Information shown Block Start
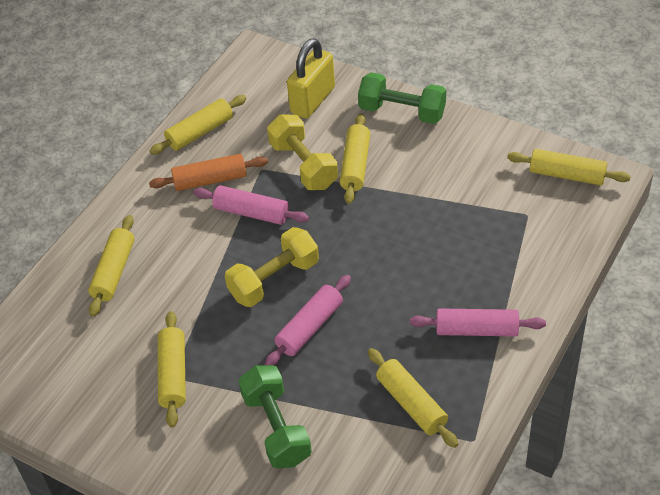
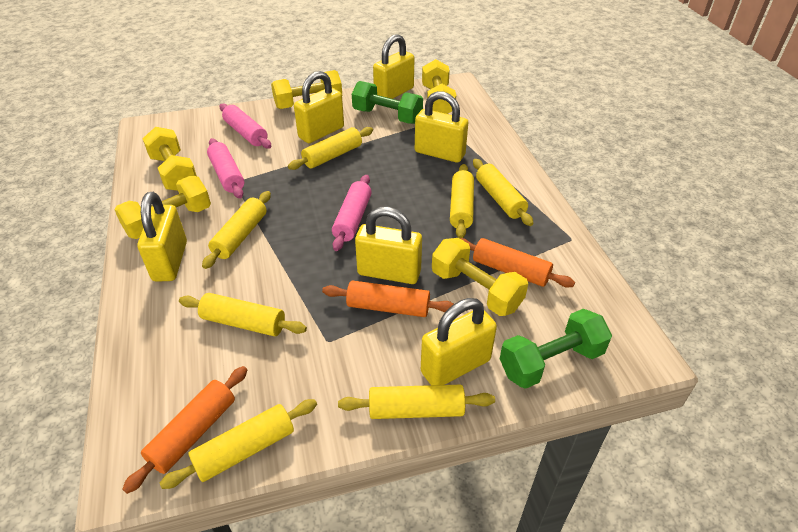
orange rolling pin: 1 -> 3
yellow dumbbell: 2 -> 5
yellow padlock: 1 -> 6
yellow rolling pin: 6 -> 7

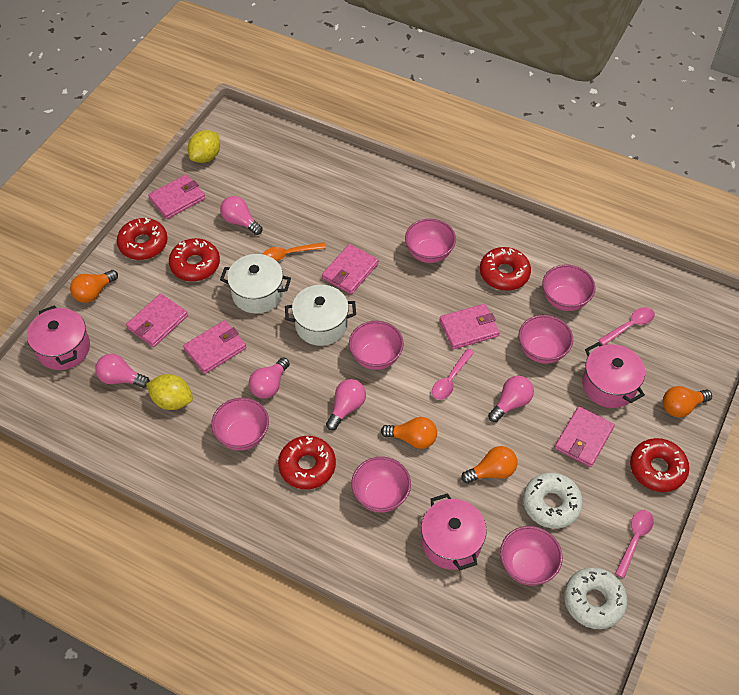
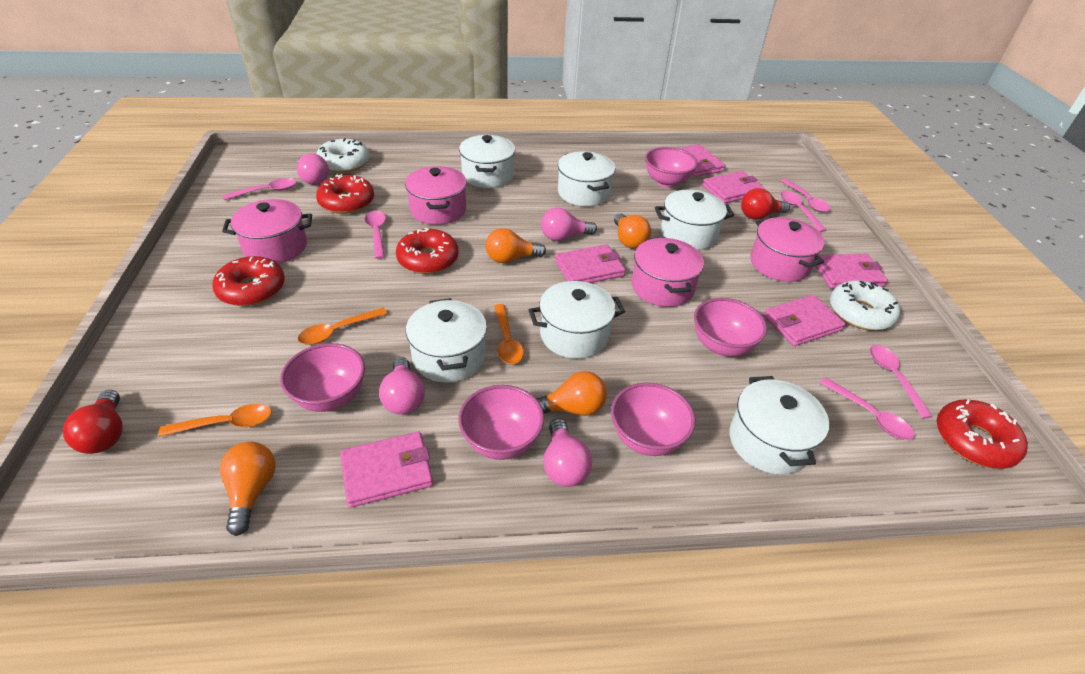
orange spoon: 1 -> 3
pink bowl: 7 -> 5
pink light bulb: 5 -> 4
pink pot: 3 -> 4
pink spoon: 3 -> 6
red donut: 5 -> 4
red light bulb: 0 -> 2
white pot: 2 -> 6
yellow lemon: 2 -> 0

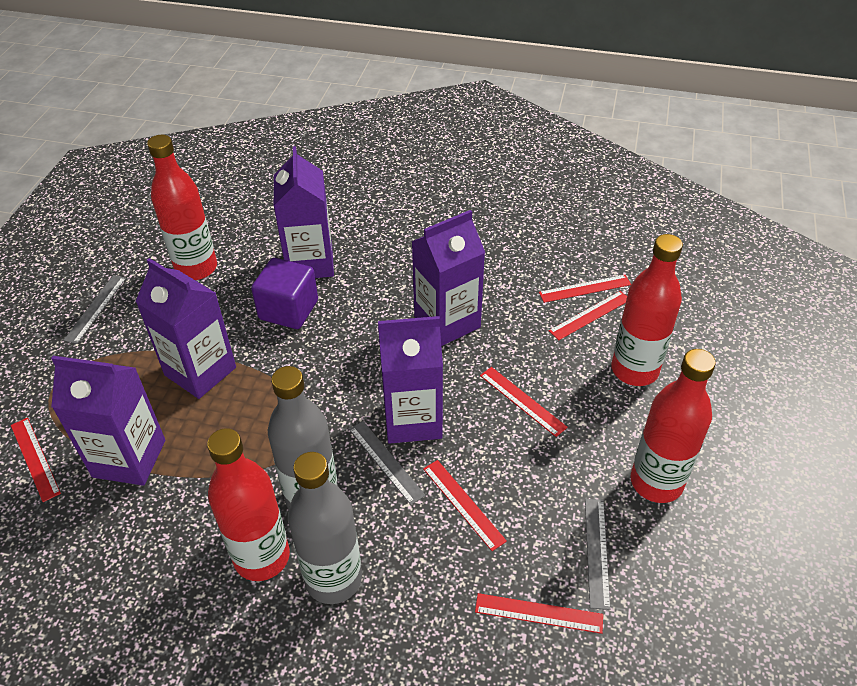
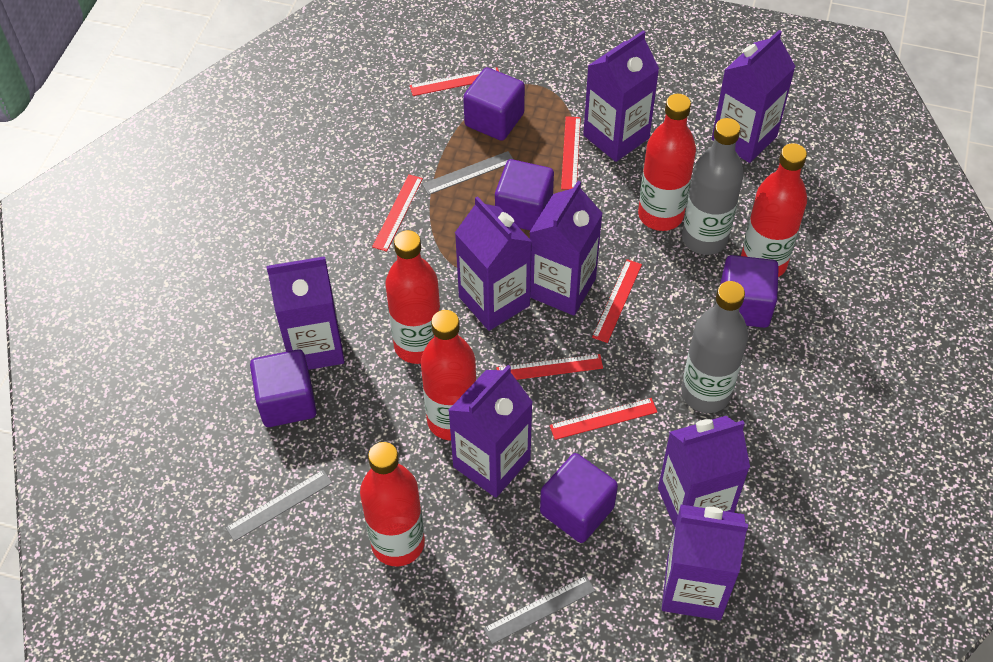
purple carton: 5 -> 8
purple cube: 1 -> 5
red bottle: 4 -> 5

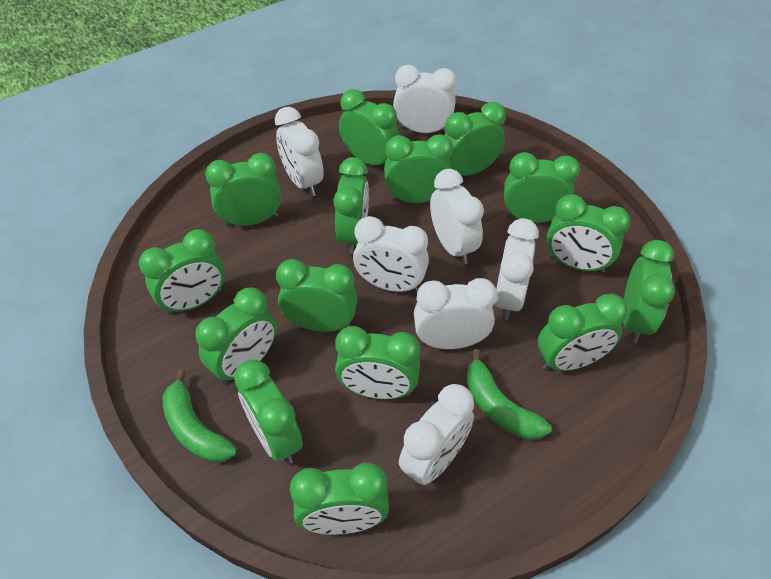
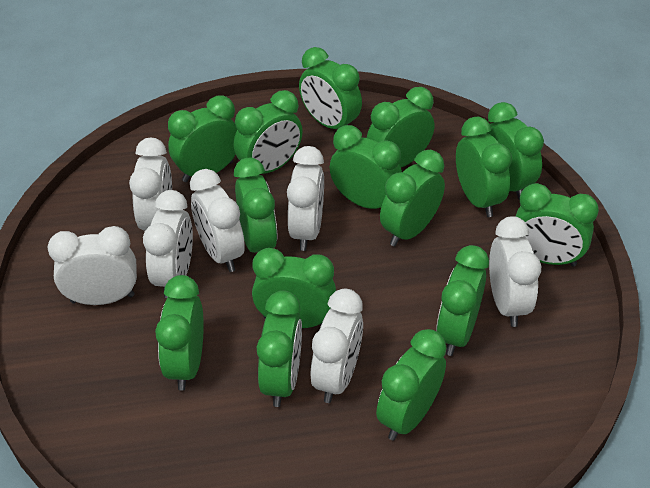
green banana: 2 -> 0

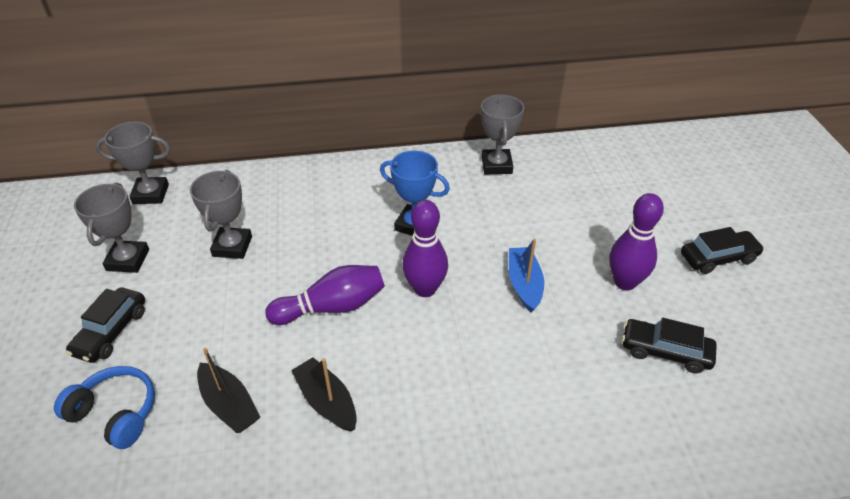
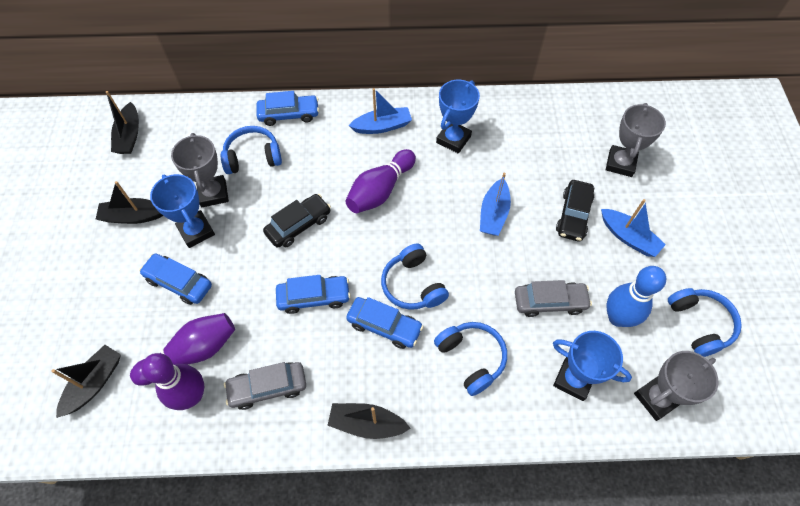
black boat: 2 -> 4
black car: 3 -> 2
blue boat: 1 -> 3
blue bowling pin: 0 -> 1
blue car: 0 -> 4
blue headphones: 1 -> 4
blue trophy: 1 -> 3
grey car: 0 -> 2
grey trophy: 4 -> 3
Information shown Block End
**What you should do:**
Using the listing, collect all lines in which the string "blue" is found.

**Task solution:**
blue boat: 1 -> 3
blue bowling pin: 0 -> 1
blue car: 0 -> 4
blue headphones: 1 -> 4
blue trophy: 1 -> 3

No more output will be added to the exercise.